WHAT YOU HAVE TO DO = Check every line of the material below for the string "turquoise", and return the ones that have it.

EXCERPTED DATA =

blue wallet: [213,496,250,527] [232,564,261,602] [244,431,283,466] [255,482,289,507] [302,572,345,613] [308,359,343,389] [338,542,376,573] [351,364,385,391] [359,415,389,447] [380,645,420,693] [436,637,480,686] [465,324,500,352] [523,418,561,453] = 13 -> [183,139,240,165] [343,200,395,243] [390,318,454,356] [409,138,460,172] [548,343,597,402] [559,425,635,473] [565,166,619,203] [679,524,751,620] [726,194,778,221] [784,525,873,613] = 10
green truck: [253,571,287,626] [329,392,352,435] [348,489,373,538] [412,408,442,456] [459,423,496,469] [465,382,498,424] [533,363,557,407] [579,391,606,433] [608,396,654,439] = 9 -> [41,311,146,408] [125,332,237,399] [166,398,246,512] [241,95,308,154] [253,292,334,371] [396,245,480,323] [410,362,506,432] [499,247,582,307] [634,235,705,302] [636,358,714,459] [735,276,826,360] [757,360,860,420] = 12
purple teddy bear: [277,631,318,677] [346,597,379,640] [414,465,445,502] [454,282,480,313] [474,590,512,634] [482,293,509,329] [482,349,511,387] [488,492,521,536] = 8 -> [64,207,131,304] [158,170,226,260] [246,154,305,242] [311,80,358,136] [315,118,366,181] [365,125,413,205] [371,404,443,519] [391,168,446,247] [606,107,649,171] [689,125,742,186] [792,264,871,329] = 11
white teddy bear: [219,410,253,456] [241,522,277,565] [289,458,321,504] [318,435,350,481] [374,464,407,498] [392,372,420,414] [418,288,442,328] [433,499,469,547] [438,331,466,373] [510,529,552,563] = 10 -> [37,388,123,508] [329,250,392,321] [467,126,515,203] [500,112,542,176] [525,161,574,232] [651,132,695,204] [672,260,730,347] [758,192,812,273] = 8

...

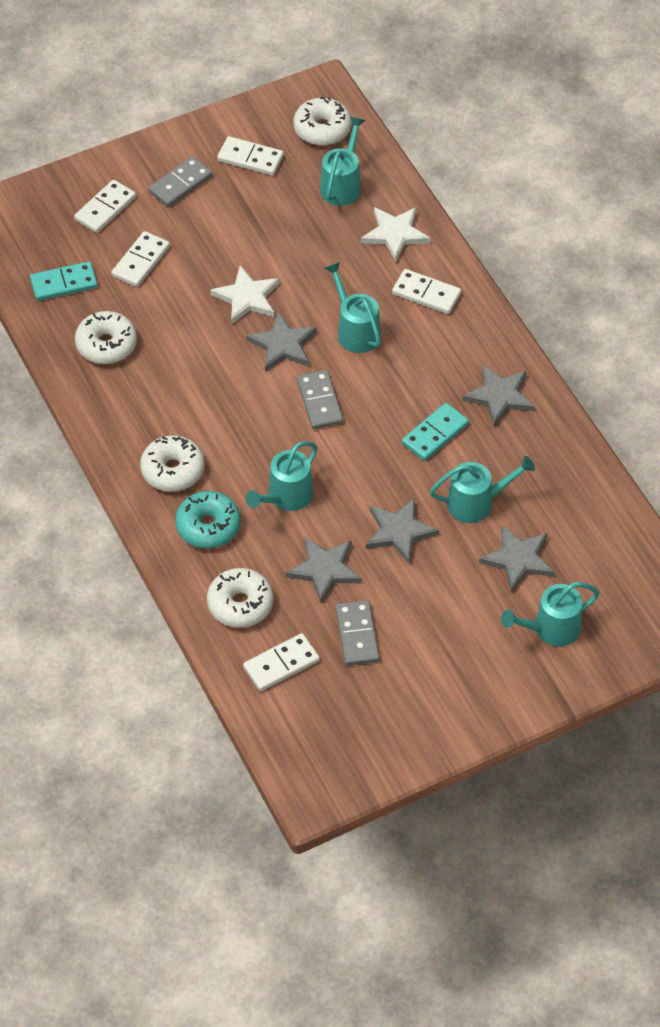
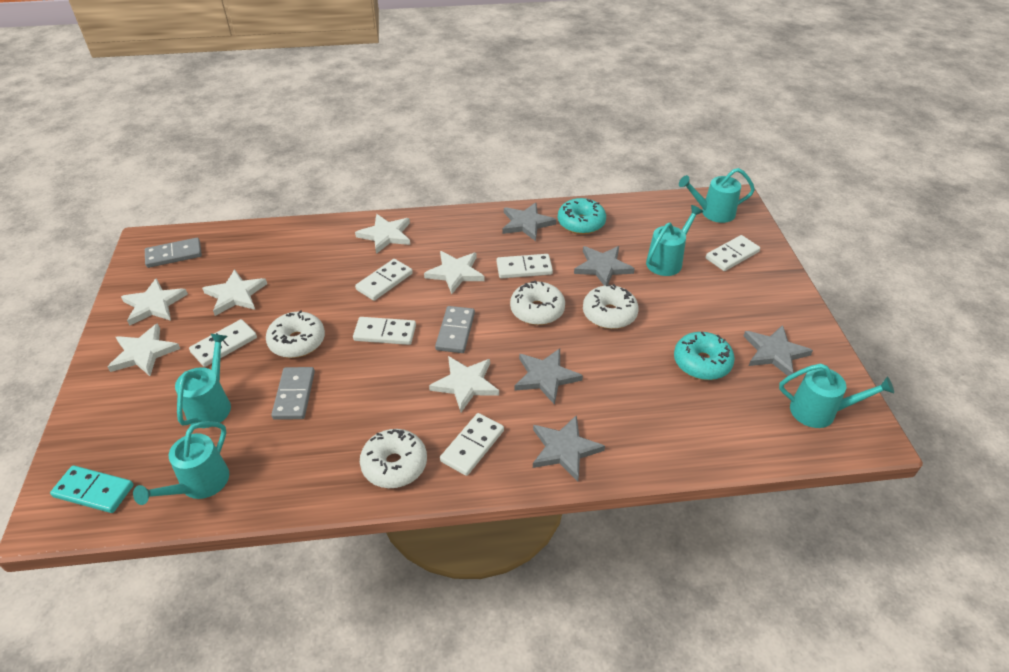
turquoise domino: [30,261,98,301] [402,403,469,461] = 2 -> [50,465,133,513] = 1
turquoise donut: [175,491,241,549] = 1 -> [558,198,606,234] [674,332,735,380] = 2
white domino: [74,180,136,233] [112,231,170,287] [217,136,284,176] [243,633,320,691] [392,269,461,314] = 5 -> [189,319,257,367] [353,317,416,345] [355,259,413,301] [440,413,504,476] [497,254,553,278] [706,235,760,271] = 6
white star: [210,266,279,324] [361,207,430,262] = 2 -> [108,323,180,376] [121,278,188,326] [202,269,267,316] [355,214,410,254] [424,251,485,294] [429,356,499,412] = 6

* * *

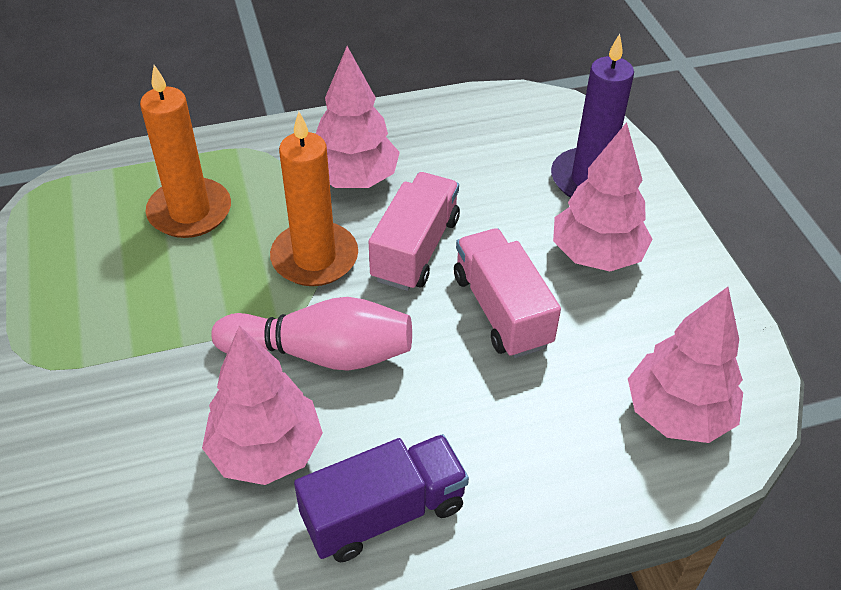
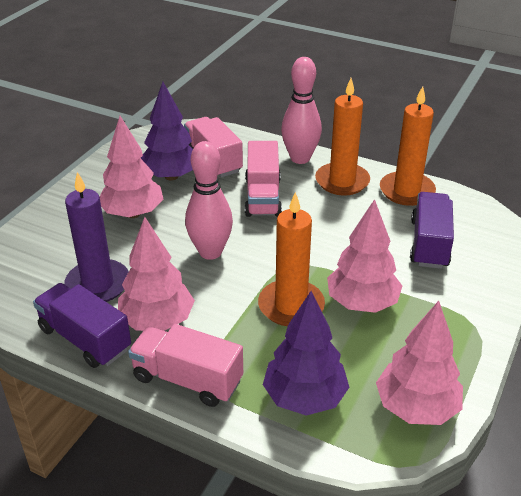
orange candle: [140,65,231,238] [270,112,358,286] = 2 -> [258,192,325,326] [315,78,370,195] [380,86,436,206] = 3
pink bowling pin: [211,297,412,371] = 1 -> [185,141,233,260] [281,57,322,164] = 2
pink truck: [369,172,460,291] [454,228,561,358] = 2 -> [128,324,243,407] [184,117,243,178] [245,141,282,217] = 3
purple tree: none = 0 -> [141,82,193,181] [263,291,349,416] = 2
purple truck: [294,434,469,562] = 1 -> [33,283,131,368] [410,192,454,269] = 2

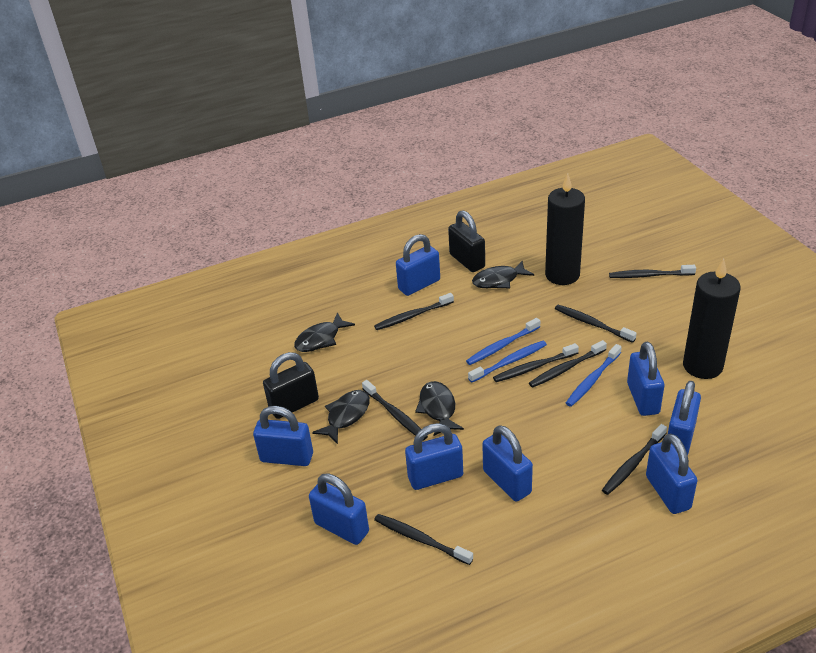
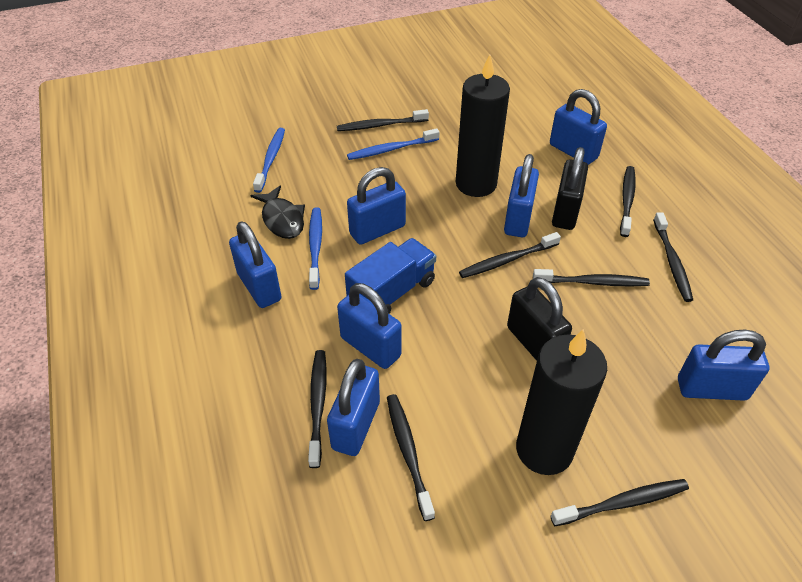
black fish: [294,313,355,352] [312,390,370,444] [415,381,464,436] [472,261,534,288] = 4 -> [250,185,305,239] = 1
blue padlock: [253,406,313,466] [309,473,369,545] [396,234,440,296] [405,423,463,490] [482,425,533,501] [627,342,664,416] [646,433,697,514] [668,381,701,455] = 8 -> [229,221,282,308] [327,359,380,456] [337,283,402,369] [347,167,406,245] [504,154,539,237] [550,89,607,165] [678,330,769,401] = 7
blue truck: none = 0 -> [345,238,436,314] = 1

RESULT FOR THIS EXERCISE =
turquoise domino: [30,261,98,301] [402,403,469,461] = 2 -> [50,465,133,513] = 1
turquoise donut: [175,491,241,549] = 1 -> [558,198,606,234] [674,332,735,380] = 2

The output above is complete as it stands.